## YOUR INSTRUCTIONS
The data should be printed again, exactly.
INPUT DATA START
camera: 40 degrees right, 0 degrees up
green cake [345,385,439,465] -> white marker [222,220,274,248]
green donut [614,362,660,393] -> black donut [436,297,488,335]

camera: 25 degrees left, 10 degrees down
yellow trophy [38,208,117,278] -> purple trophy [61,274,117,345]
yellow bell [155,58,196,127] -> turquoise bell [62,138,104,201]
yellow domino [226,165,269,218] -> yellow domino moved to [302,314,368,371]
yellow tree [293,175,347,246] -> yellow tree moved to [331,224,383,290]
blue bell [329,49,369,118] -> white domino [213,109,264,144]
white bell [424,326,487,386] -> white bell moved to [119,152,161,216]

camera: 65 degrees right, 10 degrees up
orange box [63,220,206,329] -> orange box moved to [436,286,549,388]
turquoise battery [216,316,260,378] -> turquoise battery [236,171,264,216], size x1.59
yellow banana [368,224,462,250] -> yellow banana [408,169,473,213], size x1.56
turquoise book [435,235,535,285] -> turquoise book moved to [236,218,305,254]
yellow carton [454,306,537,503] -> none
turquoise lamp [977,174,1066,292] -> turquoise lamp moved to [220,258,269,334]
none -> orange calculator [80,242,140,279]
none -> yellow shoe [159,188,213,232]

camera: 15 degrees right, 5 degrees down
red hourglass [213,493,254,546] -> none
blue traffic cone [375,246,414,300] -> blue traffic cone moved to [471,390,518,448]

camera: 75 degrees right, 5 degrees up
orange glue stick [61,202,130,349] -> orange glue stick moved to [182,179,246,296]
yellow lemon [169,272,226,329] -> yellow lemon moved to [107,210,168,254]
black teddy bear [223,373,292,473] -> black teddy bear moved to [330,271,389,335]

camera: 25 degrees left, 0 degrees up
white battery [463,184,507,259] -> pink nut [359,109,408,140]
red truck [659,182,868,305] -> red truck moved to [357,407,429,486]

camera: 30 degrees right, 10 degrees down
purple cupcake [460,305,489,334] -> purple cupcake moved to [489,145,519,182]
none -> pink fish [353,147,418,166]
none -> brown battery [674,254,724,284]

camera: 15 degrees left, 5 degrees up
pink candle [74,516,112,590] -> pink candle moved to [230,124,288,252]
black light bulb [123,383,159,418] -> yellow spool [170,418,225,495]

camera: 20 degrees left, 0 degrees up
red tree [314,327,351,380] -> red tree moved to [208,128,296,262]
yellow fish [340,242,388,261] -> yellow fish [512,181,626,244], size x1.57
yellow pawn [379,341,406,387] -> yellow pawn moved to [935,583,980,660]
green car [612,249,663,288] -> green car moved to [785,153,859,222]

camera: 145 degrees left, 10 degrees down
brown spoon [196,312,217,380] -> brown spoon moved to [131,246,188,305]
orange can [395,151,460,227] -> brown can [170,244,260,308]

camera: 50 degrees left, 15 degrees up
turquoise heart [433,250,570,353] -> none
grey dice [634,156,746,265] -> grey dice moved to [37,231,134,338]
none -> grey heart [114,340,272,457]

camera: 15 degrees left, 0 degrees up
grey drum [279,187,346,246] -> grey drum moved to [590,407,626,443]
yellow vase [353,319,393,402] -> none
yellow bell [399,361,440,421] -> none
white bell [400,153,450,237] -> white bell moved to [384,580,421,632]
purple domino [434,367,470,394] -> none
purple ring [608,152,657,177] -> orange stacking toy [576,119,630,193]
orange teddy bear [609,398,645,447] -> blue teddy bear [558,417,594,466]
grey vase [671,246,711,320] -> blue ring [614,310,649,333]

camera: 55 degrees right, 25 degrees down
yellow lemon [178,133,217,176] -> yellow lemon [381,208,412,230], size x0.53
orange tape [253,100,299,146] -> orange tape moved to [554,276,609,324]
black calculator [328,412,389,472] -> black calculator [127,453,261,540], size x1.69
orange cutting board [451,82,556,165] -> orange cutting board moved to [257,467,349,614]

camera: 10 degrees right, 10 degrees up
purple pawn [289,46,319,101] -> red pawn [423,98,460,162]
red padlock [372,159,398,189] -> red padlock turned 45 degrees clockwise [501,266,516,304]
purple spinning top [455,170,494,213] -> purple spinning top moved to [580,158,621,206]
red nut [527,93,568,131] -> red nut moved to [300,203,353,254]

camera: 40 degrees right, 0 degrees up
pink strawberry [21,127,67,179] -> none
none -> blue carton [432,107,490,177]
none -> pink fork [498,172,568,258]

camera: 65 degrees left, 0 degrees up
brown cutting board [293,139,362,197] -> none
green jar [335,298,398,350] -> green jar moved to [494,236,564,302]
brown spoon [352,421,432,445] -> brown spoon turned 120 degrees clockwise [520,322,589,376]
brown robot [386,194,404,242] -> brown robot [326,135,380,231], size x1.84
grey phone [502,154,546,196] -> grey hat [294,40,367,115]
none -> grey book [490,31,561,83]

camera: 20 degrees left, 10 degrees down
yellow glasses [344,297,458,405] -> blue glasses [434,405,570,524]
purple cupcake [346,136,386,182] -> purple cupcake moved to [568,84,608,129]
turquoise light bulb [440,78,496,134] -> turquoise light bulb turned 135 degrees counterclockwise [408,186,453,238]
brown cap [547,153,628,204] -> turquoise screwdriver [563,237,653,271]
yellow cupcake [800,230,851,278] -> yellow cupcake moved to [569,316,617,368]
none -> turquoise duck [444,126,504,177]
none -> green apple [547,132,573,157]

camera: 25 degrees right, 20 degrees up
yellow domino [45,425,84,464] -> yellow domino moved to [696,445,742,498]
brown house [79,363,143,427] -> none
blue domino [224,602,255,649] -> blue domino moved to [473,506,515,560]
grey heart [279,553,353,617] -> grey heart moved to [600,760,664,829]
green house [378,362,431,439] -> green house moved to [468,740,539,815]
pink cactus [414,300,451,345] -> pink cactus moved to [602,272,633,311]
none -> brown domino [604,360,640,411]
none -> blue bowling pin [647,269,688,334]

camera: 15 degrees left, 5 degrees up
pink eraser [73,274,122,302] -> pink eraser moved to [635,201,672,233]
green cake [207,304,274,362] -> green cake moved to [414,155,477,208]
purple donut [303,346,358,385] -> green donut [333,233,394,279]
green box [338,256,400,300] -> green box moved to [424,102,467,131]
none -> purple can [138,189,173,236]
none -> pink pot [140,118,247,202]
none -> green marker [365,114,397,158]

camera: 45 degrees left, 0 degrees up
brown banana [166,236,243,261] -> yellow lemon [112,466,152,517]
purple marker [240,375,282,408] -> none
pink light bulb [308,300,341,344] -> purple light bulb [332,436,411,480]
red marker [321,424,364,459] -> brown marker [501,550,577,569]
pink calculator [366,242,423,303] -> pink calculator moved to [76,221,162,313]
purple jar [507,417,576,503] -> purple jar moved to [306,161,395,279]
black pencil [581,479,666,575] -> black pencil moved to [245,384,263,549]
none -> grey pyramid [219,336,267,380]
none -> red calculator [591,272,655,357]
INPUT DATA END
## OUTPUT FOR THIS EXERCISE
camera: 40 degrees right, 0 degrees up
green cake [345,385,439,465] -> white marker [222,220,274,248]
green donut [614,362,660,393] -> black donut [436,297,488,335]

camera: 25 degrees left, 10 degrees down
yellow trophy [38,208,117,278] -> purple trophy [61,274,117,345]
yellow bell [155,58,196,127] -> turquoise bell [62,138,104,201]
yellow domino [226,165,269,218] -> yellow domino moved to [302,314,368,371]
yellow tree [293,175,347,246] -> yellow tree moved to [331,224,383,290]
blue bell [329,49,369,118] -> white domino [213,109,264,144]
white bell [424,326,487,386] -> white bell moved to [119,152,161,216]

camera: 65 degrees right, 10 degrees up
orange box [63,220,206,329] -> orange box moved to [436,286,549,388]
turquoise battery [216,316,260,378] -> turquoise battery [236,171,264,216], size x1.59
yellow banana [368,224,462,250] -> yellow banana [408,169,473,213], size x1.56
turquoise book [435,235,535,285] -> turquoise book moved to [236,218,305,254]
yellow carton [454,306,537,503] -> none
turquoise lamp [977,174,1066,292] -> turquoise lamp moved to [220,258,269,334]
none -> orange calculator [80,242,140,279]
none -> yellow shoe [159,188,213,232]

camera: 15 degrees right, 5 degrees down
red hourglass [213,493,254,546] -> none
blue traffic cone [375,246,414,300] -> blue traffic cone moved to [471,390,518,448]

camera: 75 degrees right, 5 degrees up
orange glue stick [61,202,130,349] -> orange glue stick moved to [182,179,246,296]
yellow lemon [169,272,226,329] -> yellow lemon moved to [107,210,168,254]
black teddy bear [223,373,292,473] -> black teddy bear moved to [330,271,389,335]

camera: 25 degrees left, 0 degrees up
white battery [463,184,507,259] -> pink nut [359,109,408,140]
red truck [659,182,868,305] -> red truck moved to [357,407,429,486]

camera: 30 degrees right, 10 degrees down
purple cupcake [460,305,489,334] -> purple cupcake moved to [489,145,519,182]
none -> pink fish [353,147,418,166]
none -> brown battery [674,254,724,284]

camera: 15 degrees left, 5 degrees up
pink candle [74,516,112,590] -> pink candle moved to [230,124,288,252]
black light bulb [123,383,159,418] -> yellow spool [170,418,225,495]

camera: 20 degrees left, 0 degrees up
red tree [314,327,351,380] -> red tree moved to [208,128,296,262]
yellow fish [340,242,388,261] -> yellow fish [512,181,626,244], size x1.57
yellow pawn [379,341,406,387] -> yellow pawn moved to [935,583,980,660]
green car [612,249,663,288] -> green car moved to [785,153,859,222]

camera: 145 degrees left, 10 degrees down
brown spoon [196,312,217,380] -> brown spoon moved to [131,246,188,305]
orange can [395,151,460,227] -> brown can [170,244,260,308]

camera: 50 degrees left, 15 degrees up
turquoise heart [433,250,570,353] -> none
grey dice [634,156,746,265] -> grey dice moved to [37,231,134,338]
none -> grey heart [114,340,272,457]

camera: 15 degrees left, 0 degrees up
grey drum [279,187,346,246] -> grey drum moved to [590,407,626,443]
yellow vase [353,319,393,402] -> none
yellow bell [399,361,440,421] -> none
white bell [400,153,450,237] -> white bell moved to [384,580,421,632]
purple domino [434,367,470,394] -> none
purple ring [608,152,657,177] -> orange stacking toy [576,119,630,193]
orange teddy bear [609,398,645,447] -> blue teddy bear [558,417,594,466]
grey vase [671,246,711,320] -> blue ring [614,310,649,333]

camera: 55 degrees right, 25 degrees down
yellow lemon [178,133,217,176] -> yellow lemon [381,208,412,230], size x0.53
orange tape [253,100,299,146] -> orange tape moved to [554,276,609,324]
black calculator [328,412,389,472] -> black calculator [127,453,261,540], size x1.69
orange cutting board [451,82,556,165] -> orange cutting board moved to [257,467,349,614]

camera: 10 degrees right, 10 degrees up
purple pawn [289,46,319,101] -> red pawn [423,98,460,162]
red padlock [372,159,398,189] -> red padlock turned 45 degrees clockwise [501,266,516,304]
purple spinning top [455,170,494,213] -> purple spinning top moved to [580,158,621,206]
red nut [527,93,568,131] -> red nut moved to [300,203,353,254]

camera: 40 degrees right, 0 degrees up
pink strawberry [21,127,67,179] -> none
none -> blue carton [432,107,490,177]
none -> pink fork [498,172,568,258]

camera: 65 degrees left, 0 degrees up
brown cutting board [293,139,362,197] -> none
green jar [335,298,398,350] -> green jar moved to [494,236,564,302]
brown spoon [352,421,432,445] -> brown spoon turned 120 degrees clockwise [520,322,589,376]
brown robot [386,194,404,242] -> brown robot [326,135,380,231], size x1.84
grey phone [502,154,546,196] -> grey hat [294,40,367,115]
none -> grey book [490,31,561,83]

camera: 20 degrees left, 10 degrees down
yellow glasses [344,297,458,405] -> blue glasses [434,405,570,524]
purple cupcake [346,136,386,182] -> purple cupcake moved to [568,84,608,129]
turquoise light bulb [440,78,496,134] -> turquoise light bulb turned 135 degrees counterclockwise [408,186,453,238]
brown cap [547,153,628,204] -> turquoise screwdriver [563,237,653,271]
yellow cupcake [800,230,851,278] -> yellow cupcake moved to [569,316,617,368]
none -> turquoise duck [444,126,504,177]
none -> green apple [547,132,573,157]

camera: 25 degrees right, 20 degrees up
yellow domino [45,425,84,464] -> yellow domino moved to [696,445,742,498]
brown house [79,363,143,427] -> none
blue domino [224,602,255,649] -> blue domino moved to [473,506,515,560]
grey heart [279,553,353,617] -> grey heart moved to [600,760,664,829]
green house [378,362,431,439] -> green house moved to [468,740,539,815]
pink cactus [414,300,451,345] -> pink cactus moved to [602,272,633,311]
none -> brown domino [604,360,640,411]
none -> blue bowling pin [647,269,688,334]

camera: 15 degrees left, 5 degrees up
pink eraser [73,274,122,302] -> pink eraser moved to [635,201,672,233]
green cake [207,304,274,362] -> green cake moved to [414,155,477,208]
purple donut [303,346,358,385] -> green donut [333,233,394,279]
green box [338,256,400,300] -> green box moved to [424,102,467,131]
none -> purple can [138,189,173,236]
none -> pink pot [140,118,247,202]
none -> green marker [365,114,397,158]

camera: 45 degrees left, 0 degrees up
brown banana [166,236,243,261] -> yellow lemon [112,466,152,517]
purple marker [240,375,282,408] -> none
pink light bulb [308,300,341,344] -> purple light bulb [332,436,411,480]
red marker [321,424,364,459] -> brown marker [501,550,577,569]
pink calculator [366,242,423,303] -> pink calculator moved to [76,221,162,313]
purple jar [507,417,576,503] -> purple jar moved to [306,161,395,279]
black pencil [581,479,666,575] -> black pencil moved to [245,384,263,549]
none -> grey pyramid [219,336,267,380]
none -> red calculator [591,272,655,357]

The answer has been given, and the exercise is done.